* _Source data_:
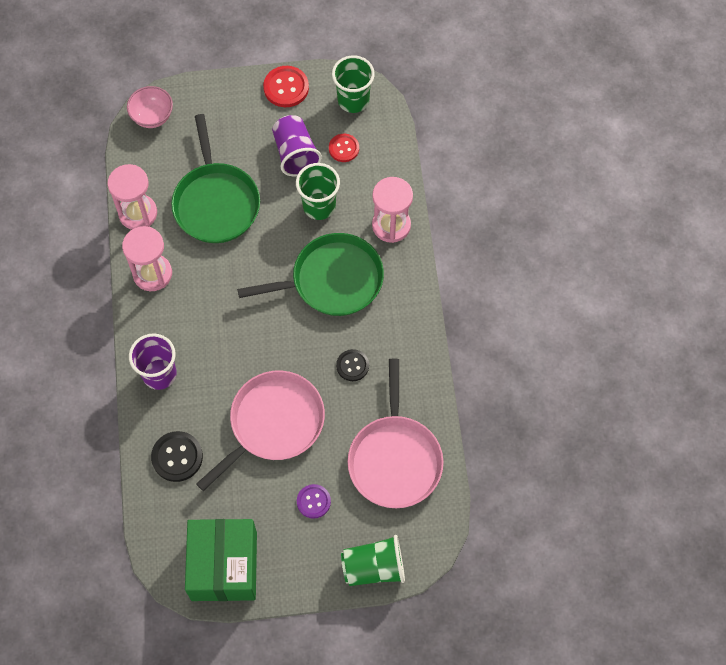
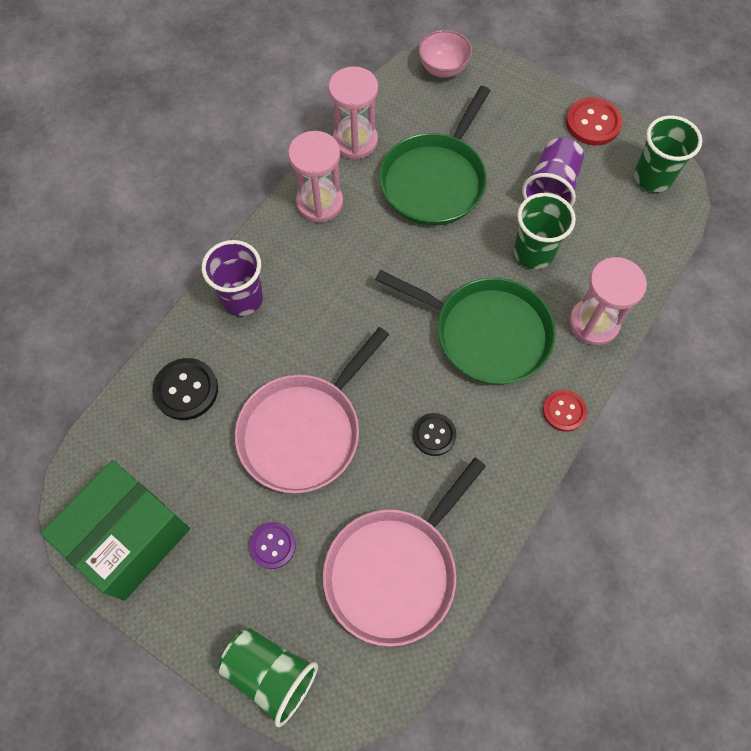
camera: 40 degrees right, 0 degrees up
(273, 424) = (304, 431): pink pan -> pink pan turned 135 degrees clockwise
(344, 148) = (605, 215): red button -> red button (564, 411)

* _Task description_: A complete answer lists each line of the data that holds the word "degrees".

* _Task answer_:
camera: 40 degrees right, 0 degrees up
(273, 424) = (304, 431): pink pan -> pink pan turned 135 degrees clockwise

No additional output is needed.